┌──

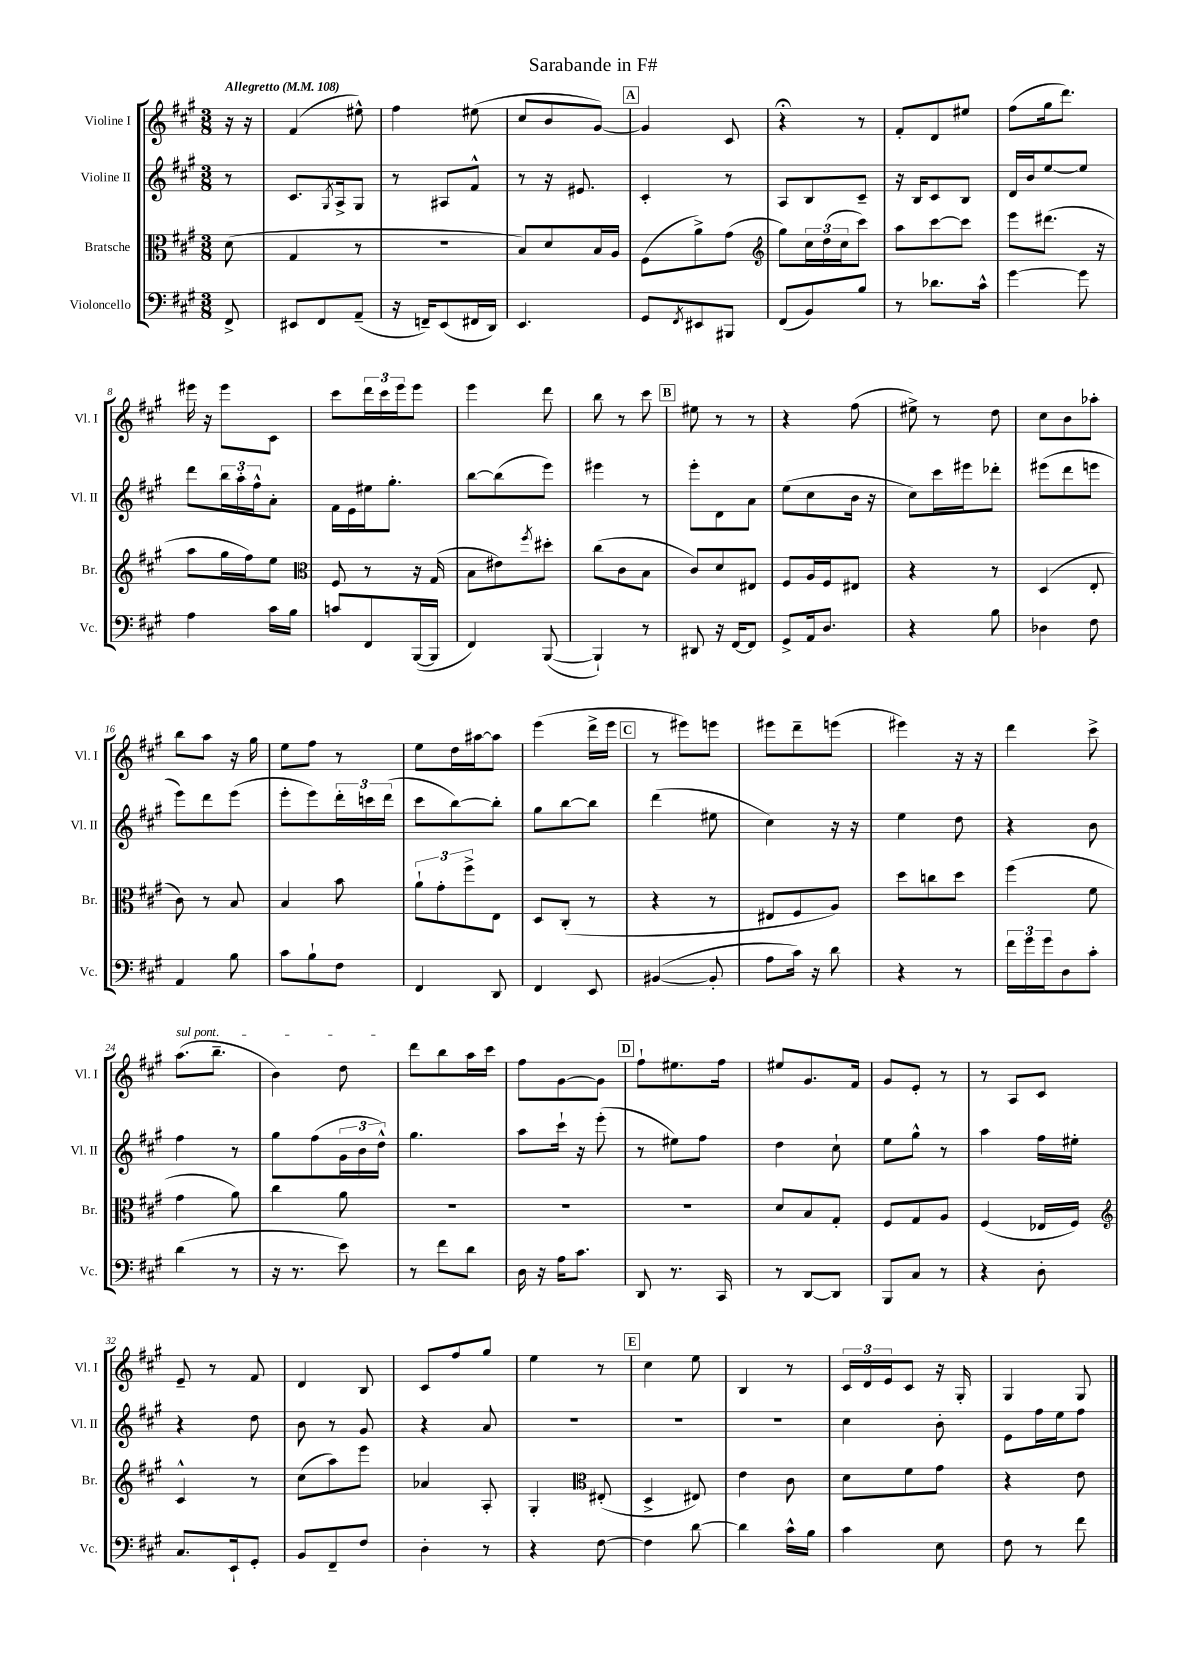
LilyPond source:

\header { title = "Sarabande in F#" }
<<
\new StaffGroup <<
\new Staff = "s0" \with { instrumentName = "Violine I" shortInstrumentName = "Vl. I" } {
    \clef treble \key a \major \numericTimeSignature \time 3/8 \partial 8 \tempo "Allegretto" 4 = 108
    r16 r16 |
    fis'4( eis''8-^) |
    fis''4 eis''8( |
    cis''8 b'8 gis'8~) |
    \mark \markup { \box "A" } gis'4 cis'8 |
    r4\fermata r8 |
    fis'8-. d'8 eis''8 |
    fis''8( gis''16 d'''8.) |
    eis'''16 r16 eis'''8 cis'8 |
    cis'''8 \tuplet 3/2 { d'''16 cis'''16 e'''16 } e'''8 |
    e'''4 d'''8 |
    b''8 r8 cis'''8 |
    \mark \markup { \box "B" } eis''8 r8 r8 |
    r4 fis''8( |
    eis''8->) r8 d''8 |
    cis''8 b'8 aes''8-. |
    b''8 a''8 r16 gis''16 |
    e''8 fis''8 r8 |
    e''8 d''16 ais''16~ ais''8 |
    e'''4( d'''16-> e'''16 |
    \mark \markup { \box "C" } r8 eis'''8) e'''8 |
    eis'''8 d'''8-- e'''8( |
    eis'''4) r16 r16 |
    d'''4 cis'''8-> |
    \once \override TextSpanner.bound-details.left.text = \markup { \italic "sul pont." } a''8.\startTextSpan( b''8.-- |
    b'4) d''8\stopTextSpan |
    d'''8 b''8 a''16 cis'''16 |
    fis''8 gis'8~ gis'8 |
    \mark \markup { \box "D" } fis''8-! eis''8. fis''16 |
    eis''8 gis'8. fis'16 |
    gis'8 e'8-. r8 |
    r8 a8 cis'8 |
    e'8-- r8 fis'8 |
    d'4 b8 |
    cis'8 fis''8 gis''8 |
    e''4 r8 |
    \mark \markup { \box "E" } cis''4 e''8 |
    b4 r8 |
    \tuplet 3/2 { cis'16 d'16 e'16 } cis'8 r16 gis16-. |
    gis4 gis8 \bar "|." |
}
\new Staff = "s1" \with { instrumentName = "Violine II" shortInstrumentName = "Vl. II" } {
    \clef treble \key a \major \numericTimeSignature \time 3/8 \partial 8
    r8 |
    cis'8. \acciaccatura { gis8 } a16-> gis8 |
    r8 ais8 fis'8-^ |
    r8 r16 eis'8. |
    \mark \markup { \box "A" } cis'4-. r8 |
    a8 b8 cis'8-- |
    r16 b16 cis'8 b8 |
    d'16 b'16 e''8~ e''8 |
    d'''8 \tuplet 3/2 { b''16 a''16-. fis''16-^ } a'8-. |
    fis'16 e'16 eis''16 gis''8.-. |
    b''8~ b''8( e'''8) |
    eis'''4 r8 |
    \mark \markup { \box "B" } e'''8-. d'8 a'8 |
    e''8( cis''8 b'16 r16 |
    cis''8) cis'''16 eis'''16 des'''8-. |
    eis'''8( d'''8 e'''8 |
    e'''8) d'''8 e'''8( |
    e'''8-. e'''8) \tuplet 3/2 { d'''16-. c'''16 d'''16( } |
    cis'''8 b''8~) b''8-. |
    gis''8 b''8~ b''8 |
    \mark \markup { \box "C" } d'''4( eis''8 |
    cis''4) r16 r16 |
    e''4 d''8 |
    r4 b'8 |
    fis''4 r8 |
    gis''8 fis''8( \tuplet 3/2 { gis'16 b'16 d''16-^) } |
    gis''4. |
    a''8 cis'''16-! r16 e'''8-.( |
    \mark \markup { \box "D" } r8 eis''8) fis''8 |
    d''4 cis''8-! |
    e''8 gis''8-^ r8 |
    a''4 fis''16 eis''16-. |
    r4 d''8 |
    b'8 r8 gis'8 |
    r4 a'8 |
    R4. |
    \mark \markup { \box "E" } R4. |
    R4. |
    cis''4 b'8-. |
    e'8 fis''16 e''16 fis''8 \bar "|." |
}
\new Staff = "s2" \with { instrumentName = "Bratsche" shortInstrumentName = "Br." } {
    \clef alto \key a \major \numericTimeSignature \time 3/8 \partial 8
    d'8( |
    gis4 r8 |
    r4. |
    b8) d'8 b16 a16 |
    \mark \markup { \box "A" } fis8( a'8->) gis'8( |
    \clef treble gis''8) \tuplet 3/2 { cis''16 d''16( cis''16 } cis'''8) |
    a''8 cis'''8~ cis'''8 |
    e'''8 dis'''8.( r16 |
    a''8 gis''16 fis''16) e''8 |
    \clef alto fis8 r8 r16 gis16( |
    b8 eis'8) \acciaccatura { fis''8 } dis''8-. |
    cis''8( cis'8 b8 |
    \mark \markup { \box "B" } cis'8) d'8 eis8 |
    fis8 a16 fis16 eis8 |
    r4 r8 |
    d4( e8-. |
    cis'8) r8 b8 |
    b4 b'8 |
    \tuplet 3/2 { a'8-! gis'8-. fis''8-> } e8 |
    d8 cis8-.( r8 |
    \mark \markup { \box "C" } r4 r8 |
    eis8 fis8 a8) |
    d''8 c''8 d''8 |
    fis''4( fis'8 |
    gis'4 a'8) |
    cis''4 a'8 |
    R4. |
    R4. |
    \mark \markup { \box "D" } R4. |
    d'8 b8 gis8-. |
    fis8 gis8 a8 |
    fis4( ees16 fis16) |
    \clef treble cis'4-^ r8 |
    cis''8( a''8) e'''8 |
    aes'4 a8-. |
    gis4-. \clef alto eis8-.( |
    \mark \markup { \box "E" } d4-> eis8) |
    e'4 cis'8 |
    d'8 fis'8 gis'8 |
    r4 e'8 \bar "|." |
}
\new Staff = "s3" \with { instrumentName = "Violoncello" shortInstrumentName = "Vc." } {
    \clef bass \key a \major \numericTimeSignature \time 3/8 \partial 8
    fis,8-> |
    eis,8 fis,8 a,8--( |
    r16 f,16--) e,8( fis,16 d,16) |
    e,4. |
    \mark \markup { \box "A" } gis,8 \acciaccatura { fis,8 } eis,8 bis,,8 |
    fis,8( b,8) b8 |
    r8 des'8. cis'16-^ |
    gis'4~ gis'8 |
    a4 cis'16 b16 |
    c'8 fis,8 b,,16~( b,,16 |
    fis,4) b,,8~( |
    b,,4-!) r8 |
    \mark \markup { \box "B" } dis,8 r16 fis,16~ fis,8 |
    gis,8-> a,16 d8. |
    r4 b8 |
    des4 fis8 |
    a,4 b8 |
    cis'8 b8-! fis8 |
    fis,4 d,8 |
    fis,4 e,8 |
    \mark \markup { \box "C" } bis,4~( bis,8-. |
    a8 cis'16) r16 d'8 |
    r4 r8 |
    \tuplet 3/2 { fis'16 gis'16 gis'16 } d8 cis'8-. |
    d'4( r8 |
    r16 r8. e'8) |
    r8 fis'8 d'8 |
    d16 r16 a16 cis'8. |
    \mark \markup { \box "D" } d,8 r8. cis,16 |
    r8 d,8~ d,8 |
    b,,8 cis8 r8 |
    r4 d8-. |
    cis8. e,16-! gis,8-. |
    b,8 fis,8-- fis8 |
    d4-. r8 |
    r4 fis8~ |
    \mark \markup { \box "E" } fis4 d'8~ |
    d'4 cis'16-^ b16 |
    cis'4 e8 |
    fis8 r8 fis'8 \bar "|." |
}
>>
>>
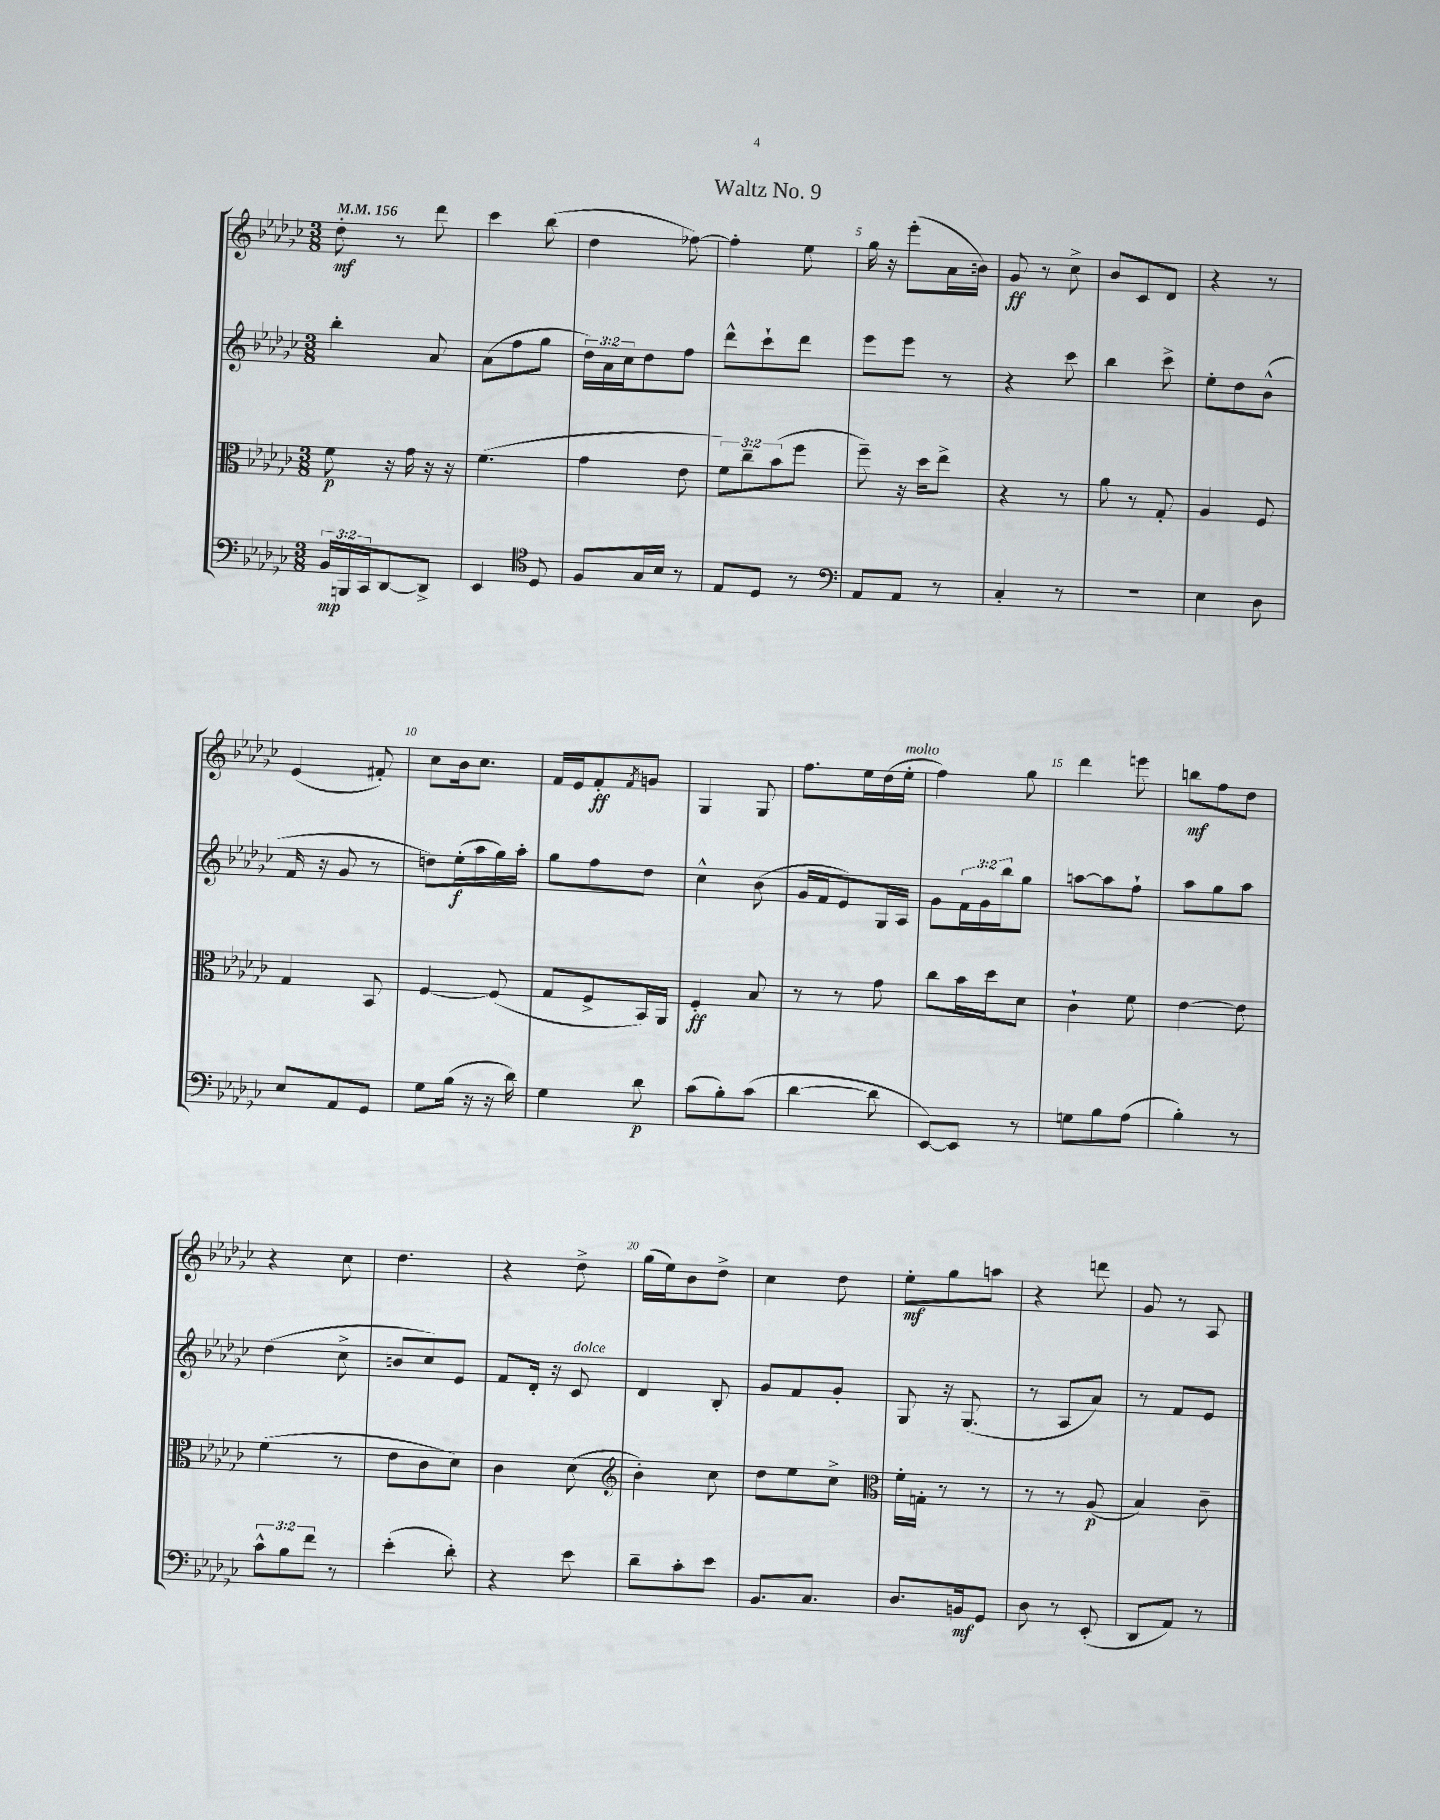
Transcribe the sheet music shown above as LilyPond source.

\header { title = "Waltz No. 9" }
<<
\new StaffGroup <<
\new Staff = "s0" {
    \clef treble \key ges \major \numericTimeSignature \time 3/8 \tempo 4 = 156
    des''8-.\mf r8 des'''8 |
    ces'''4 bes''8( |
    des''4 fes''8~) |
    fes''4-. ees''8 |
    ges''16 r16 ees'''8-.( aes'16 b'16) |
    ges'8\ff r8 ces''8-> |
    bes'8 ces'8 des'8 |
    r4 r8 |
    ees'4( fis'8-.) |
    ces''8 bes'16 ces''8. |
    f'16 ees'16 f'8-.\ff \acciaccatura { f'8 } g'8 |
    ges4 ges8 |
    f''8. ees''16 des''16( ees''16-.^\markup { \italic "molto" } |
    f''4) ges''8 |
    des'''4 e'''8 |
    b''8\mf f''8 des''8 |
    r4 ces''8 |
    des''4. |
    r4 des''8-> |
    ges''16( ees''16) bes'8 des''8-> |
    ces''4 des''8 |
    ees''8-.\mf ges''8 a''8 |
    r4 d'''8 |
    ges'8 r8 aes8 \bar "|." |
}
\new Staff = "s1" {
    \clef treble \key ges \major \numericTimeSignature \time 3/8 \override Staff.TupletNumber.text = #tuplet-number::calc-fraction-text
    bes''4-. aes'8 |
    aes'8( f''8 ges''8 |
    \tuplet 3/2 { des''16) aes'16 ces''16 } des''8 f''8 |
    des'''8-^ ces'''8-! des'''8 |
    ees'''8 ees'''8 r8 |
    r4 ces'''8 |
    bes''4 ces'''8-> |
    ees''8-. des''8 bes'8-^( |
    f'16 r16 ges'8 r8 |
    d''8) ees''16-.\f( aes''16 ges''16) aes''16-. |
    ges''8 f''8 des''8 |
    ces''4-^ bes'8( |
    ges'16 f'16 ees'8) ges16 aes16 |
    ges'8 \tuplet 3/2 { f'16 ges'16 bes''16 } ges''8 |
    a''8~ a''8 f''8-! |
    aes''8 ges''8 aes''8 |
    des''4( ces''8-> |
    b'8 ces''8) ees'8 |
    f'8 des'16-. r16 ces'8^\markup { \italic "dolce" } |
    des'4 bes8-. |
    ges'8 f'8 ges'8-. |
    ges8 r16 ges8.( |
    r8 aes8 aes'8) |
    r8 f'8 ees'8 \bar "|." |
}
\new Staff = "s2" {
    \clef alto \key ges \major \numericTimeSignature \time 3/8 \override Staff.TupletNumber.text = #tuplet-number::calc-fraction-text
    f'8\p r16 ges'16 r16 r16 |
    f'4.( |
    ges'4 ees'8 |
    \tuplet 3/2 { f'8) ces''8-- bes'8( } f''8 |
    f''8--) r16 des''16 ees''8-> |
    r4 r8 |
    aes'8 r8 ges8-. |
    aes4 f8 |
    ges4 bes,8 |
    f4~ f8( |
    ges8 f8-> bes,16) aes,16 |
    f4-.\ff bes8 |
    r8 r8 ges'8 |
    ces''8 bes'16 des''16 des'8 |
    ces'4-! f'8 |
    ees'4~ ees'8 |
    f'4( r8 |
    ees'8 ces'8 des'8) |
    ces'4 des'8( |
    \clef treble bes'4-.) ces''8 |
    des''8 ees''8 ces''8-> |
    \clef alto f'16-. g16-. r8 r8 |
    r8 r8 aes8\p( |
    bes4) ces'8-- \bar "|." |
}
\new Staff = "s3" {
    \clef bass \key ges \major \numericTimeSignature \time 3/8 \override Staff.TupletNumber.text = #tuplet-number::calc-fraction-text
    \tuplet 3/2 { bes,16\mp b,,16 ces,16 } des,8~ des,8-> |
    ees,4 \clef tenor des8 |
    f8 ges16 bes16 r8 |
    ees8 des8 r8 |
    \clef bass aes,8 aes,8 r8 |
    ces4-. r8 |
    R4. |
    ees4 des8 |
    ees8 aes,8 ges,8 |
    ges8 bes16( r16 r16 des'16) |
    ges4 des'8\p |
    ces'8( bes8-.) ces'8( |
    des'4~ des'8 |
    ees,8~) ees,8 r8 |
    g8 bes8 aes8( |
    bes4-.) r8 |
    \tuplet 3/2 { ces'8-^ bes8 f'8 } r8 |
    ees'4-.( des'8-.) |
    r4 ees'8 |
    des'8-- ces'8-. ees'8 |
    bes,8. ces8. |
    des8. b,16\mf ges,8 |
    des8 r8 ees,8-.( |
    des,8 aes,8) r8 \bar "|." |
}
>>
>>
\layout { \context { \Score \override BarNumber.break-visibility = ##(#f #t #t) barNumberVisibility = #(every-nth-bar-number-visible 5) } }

└──

* _GIVEN TASK_: List each line in the data that contains the word "source".

* _ANSWER TO THE EXERCISE_:
LilyPond source:
Transcribe the sheet music shown above as LilyPond source.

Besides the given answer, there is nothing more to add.